[Data excerpts]
=== Begin Enclosure ===
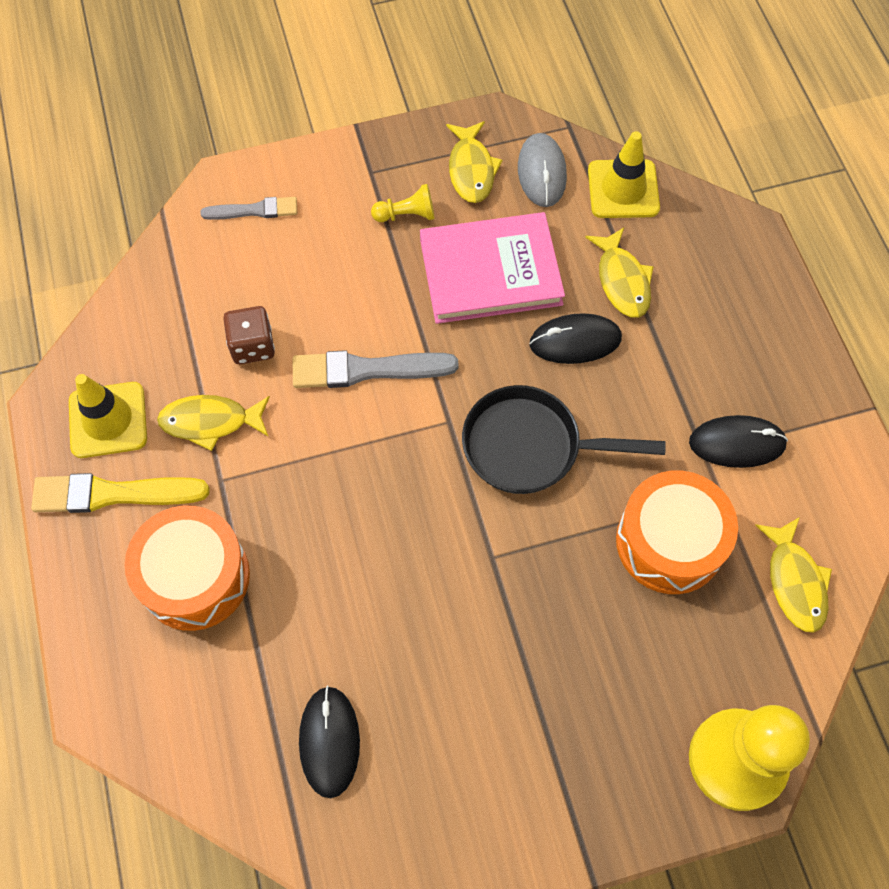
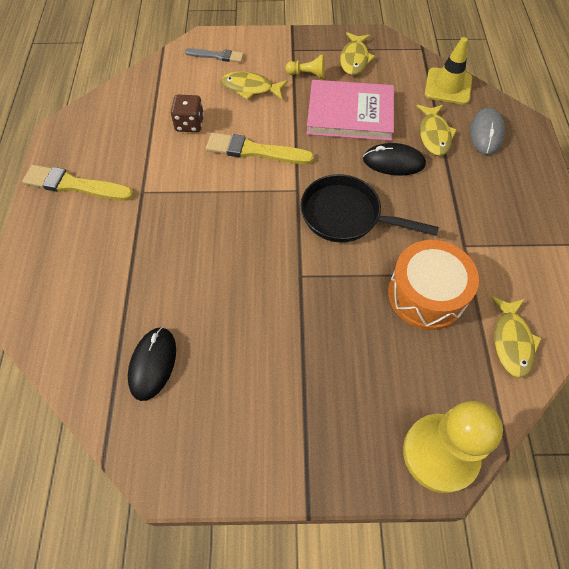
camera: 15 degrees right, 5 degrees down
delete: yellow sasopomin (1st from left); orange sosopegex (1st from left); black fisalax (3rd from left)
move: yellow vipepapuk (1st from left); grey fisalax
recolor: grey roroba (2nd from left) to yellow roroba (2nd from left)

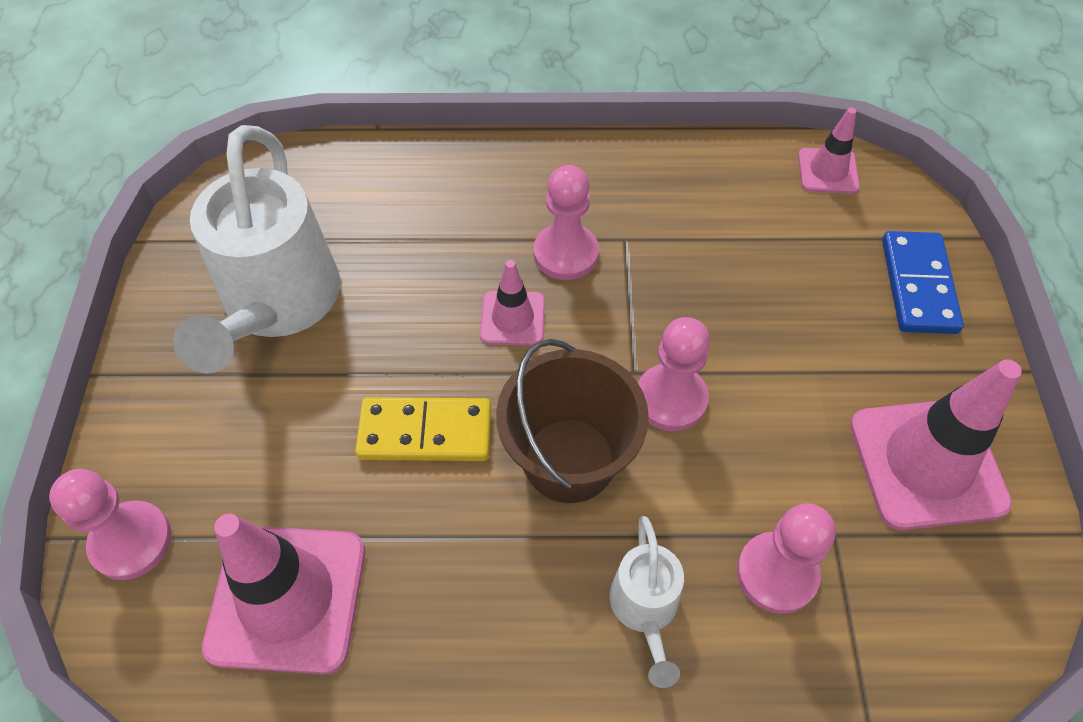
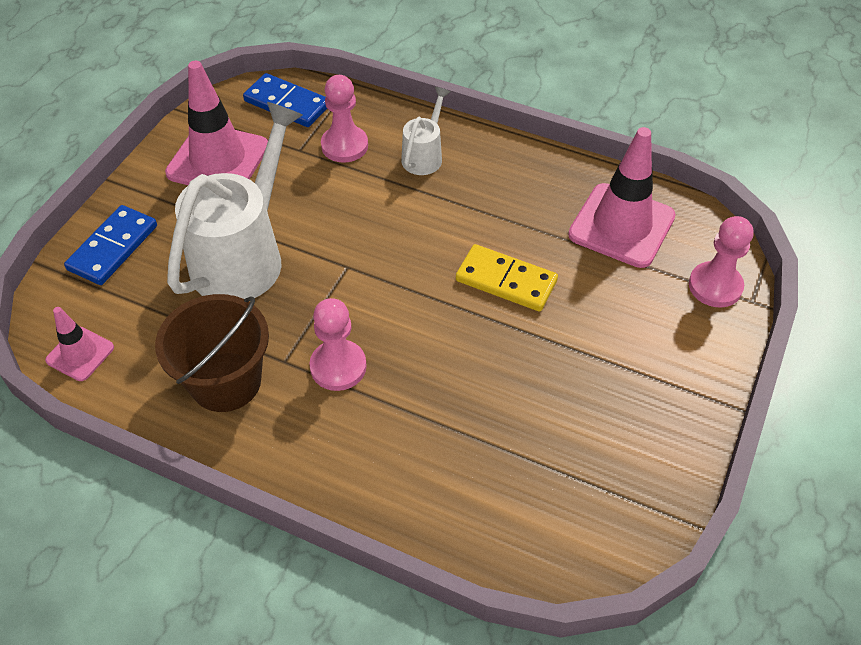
camera: 155 degrees left, 5 degrees down
delete: pink sasopomin (2nd from left); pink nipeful (3rd from left)
insert: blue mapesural (2nd from left)
move: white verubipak (1st from left); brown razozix

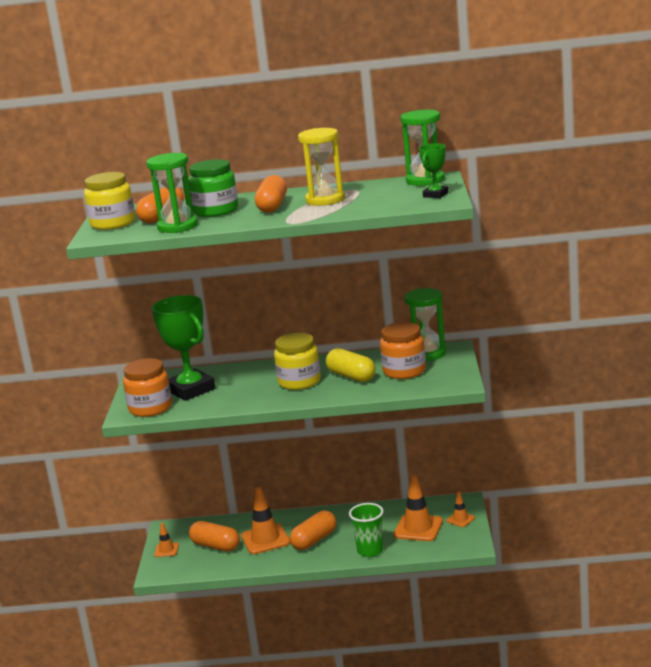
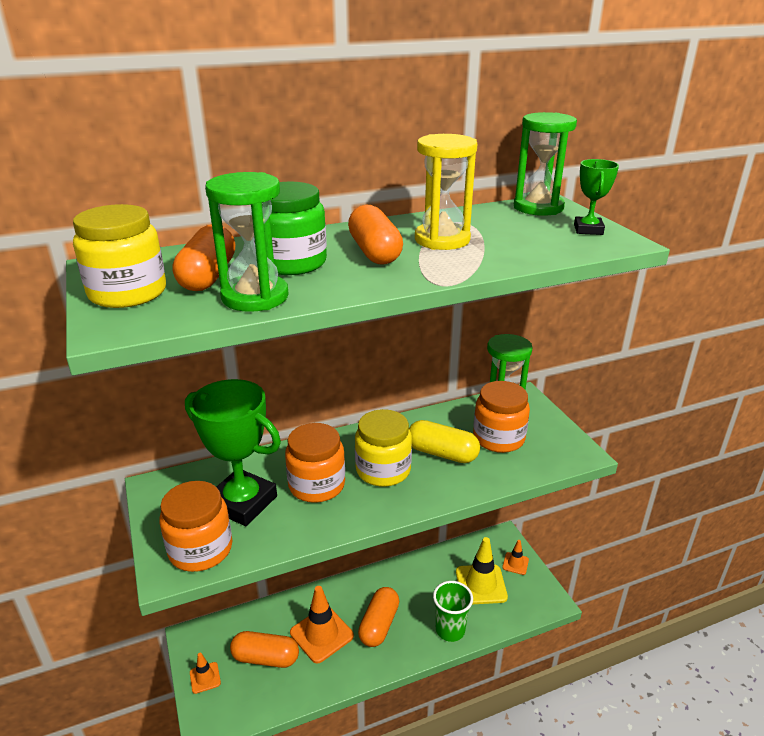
camera: 25 degrees left, 10 degrees up
insert: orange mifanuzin (2nd from left)
recolor: orange sasopomin (3rd from left) to yellow sasopomin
=== End Enclosure ===
§ REQUIREMENT:
Restate the records above verbatim. Pictures stay out.

§ SOLUTION FOR THIS TASK:
camera: 15 degrees right, 5 degrees down
delete: yellow sasopomin (1st from left); orange sosopegex (1st from left); black fisalax (3rd from left)
move: yellow vipepapuk (1st from left); grey fisalax
recolor: grey roroba (2nd from left) to yellow roroba (2nd from left)

camera: 155 degrees left, 5 degrees down
delete: pink sasopomin (2nd from left); pink nipeful (3rd from left)
insert: blue mapesural (2nd from left)
move: white verubipak (1st from left); brown razozix

camera: 25 degrees left, 10 degrees up
insert: orange mifanuzin (2nd from left)
recolor: orange sasopomin (3rd from left) to yellow sasopomin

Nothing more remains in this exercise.